> Dataset excerpts:
▼
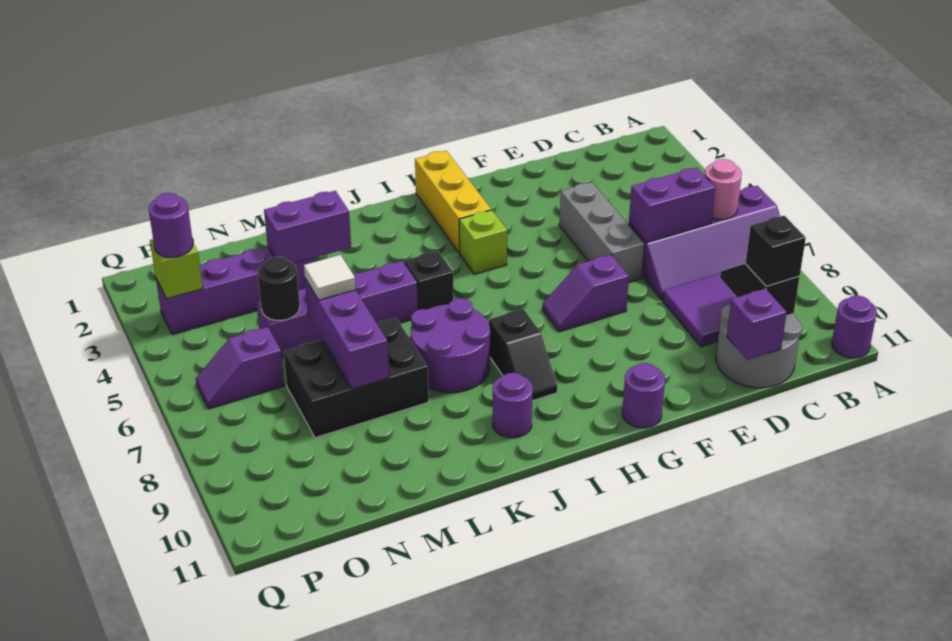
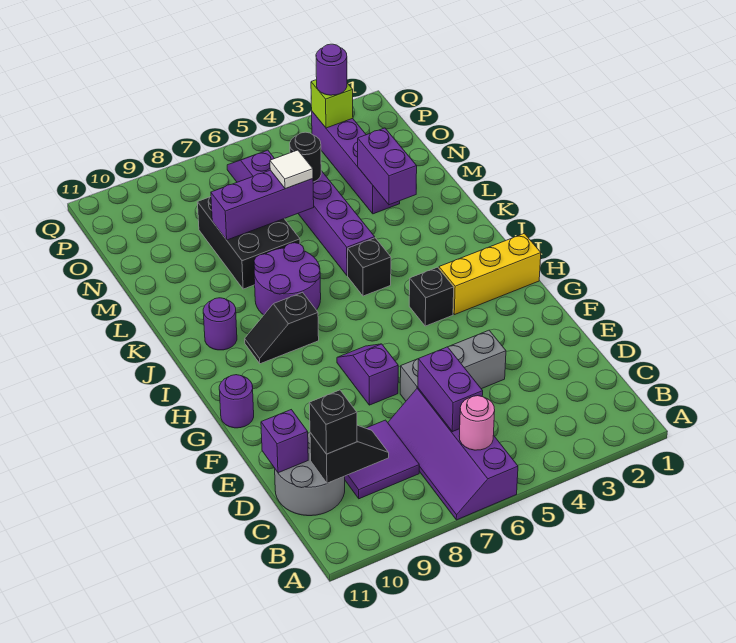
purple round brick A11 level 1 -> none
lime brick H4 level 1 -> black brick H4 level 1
▲
▼
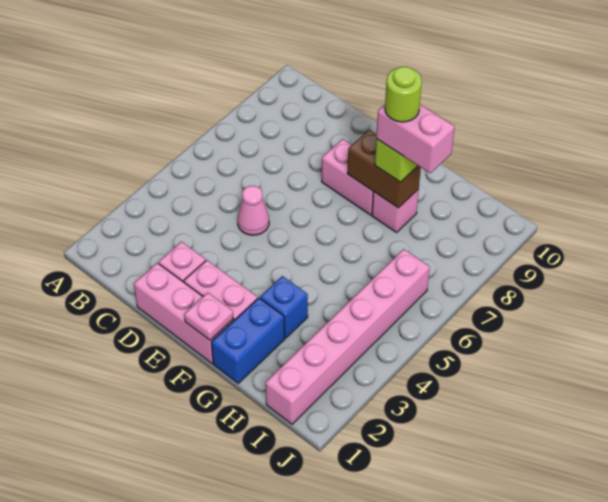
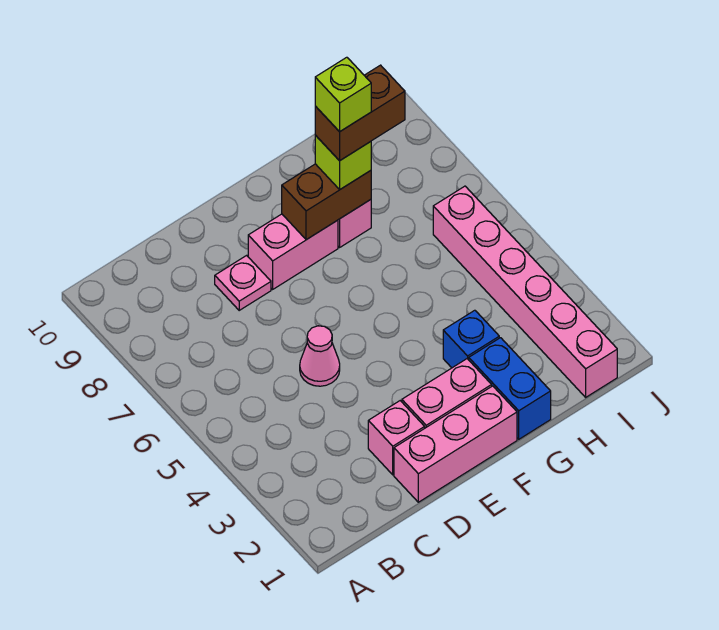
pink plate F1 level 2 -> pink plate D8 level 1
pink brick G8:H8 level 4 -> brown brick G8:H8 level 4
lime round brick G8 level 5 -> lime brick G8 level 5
▲
> Your assignment: Give an exact copy of the lines above from the line with "purple round brick A11 level 1 -> none" up to and including the line with "lime brick H4", and leave everything else out.

> Your solution:
purple round brick A11 level 1 -> none
lime brick H4 level 1 -> black brick H4 level 1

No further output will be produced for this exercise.